• [Task instructions]
In full and exactly, please return the records, but keep out the pictures.

Spatial object tracking data:
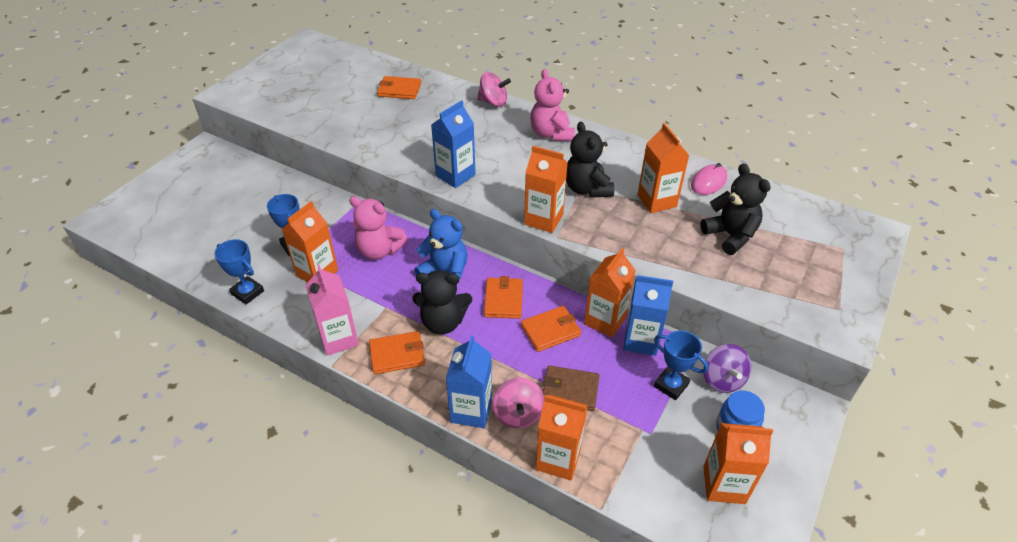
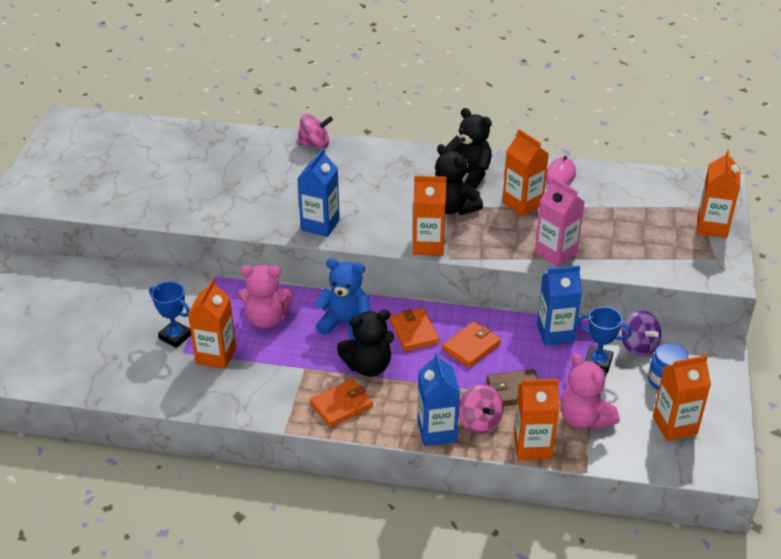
camera: 20 degrees left, 5 degrees down
(247, 292) = (156, 392): blue trophy -> none
(339, 339) = (276, 407): pink carton -> pink carton (555, 253)
(399, 90) = (208, 152): orange wallet -> none
(551, 134) = (391, 163): pink teddy bear -> pink teddy bear (584, 419)
(605, 320) = (516, 325): orange carton -> orange carton (712, 227)
(730, 235) = (601, 219): black teddy bear -> black teddy bear (469, 174)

• [Your response]
camera: 20 degrees left, 5 degrees down
(247, 292) = (156, 392): blue trophy -> none
(339, 339) = (276, 407): pink carton -> pink carton (555, 253)
(399, 90) = (208, 152): orange wallet -> none
(551, 134) = (391, 163): pink teddy bear -> pink teddy bear (584, 419)
(605, 320) = (516, 325): orange carton -> orange carton (712, 227)
(730, 235) = (601, 219): black teddy bear -> black teddy bear (469, 174)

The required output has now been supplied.